▸ **Directions**:
For the entries below, print exactly the lines between the line holding "C3: 100pF (GND, VO) -> 68nF (GND, VO)" and the line holding "U4: PCF8563 -> MCP7940", inclusive, and nothing else.

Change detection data

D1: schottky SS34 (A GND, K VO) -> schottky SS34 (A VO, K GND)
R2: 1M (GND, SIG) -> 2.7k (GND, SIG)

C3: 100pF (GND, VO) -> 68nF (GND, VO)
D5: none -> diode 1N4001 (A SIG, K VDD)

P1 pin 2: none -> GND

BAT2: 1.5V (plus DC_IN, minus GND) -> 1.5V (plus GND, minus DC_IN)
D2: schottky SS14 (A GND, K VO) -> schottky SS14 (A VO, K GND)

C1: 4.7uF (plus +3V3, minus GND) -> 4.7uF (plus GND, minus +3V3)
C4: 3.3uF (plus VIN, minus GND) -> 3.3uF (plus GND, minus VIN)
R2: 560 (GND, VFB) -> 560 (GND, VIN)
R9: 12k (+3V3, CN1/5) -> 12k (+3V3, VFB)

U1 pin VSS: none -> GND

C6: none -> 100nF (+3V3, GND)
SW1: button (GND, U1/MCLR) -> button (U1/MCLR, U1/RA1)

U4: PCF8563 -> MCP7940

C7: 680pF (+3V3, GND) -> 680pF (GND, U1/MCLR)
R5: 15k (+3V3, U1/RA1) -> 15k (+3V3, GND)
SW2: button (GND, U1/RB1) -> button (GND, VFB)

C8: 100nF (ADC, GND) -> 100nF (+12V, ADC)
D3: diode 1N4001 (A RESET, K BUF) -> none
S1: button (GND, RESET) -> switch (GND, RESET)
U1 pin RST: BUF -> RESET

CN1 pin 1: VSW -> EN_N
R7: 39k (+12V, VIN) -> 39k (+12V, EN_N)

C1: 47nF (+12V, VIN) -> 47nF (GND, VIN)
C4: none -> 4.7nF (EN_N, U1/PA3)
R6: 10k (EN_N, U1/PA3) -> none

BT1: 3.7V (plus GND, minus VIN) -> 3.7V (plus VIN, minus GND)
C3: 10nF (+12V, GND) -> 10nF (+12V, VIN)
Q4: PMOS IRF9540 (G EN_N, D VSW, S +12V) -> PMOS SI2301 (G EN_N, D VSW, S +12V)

▸ **Answer below**:
C3: 100pF (GND, VO) -> 68nF (GND, VO)
D5: none -> diode 1N4001 (A SIG, K VDD)

P1 pin 2: none -> GND

BAT2: 1.5V (plus DC_IN, minus GND) -> 1.5V (plus GND, minus DC_IN)
D2: schottky SS14 (A GND, K VO) -> schottky SS14 (A VO, K GND)

C1: 4.7uF (plus +3V3, minus GND) -> 4.7uF (plus GND, minus +3V3)
C4: 3.3uF (plus VIN, minus GND) -> 3.3uF (plus GND, minus VIN)
R2: 560 (GND, VFB) -> 560 (GND, VIN)
R9: 12k (+3V3, CN1/5) -> 12k (+3V3, VFB)

U1 pin VSS: none -> GND

C6: none -> 100nF (+3V3, GND)
SW1: button (GND, U1/MCLR) -> button (U1/MCLR, U1/RA1)

U4: PCF8563 -> MCP7940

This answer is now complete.